__WORK INSTRUCTIONS__. Your task is to tally the lines of the listing containing the word "turquoise" and report the figure alone.

__SOURCE MATERIAL__.

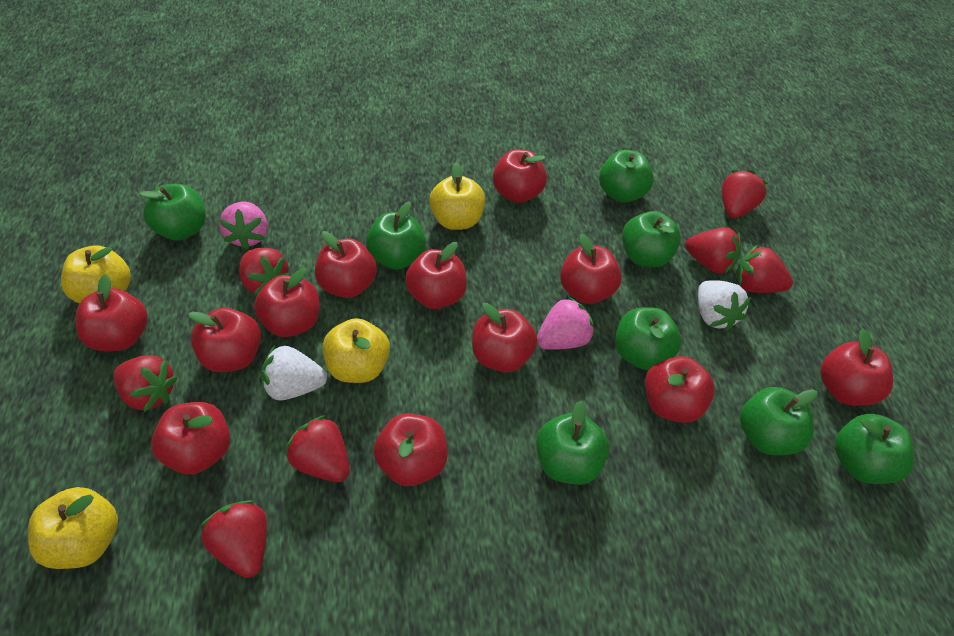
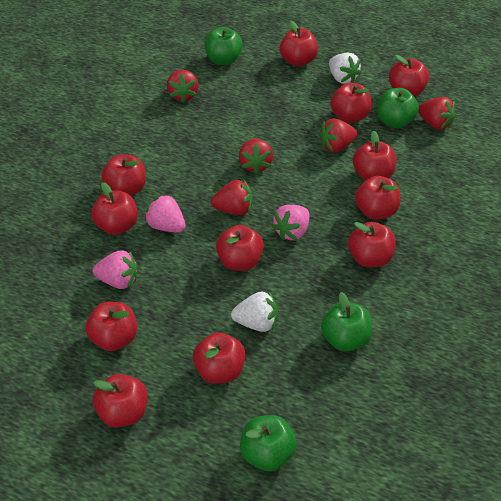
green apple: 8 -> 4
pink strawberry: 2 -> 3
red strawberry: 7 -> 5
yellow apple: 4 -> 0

==

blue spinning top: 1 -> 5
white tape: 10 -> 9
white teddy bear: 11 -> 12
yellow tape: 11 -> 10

--

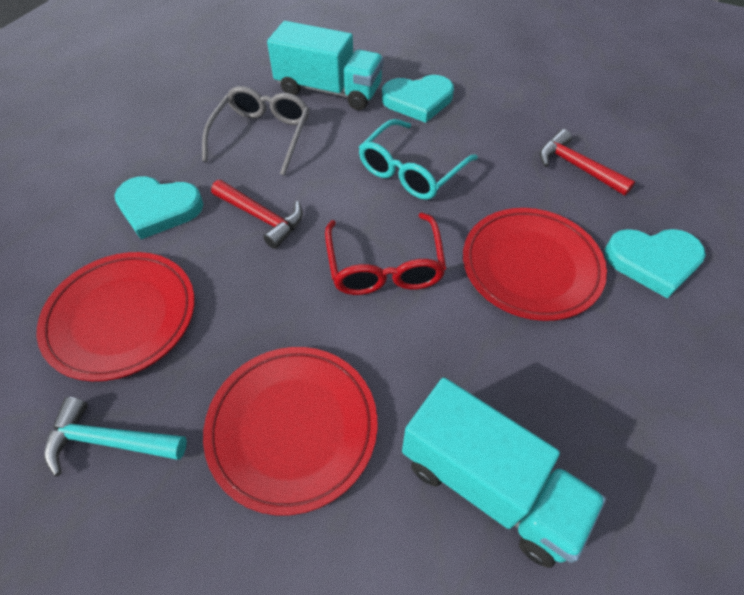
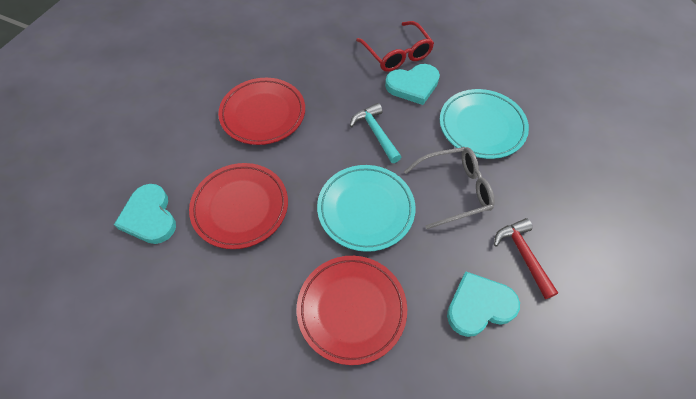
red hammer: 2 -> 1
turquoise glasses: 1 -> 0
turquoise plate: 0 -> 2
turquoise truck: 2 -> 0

__EXPECTED ANSWER__. 3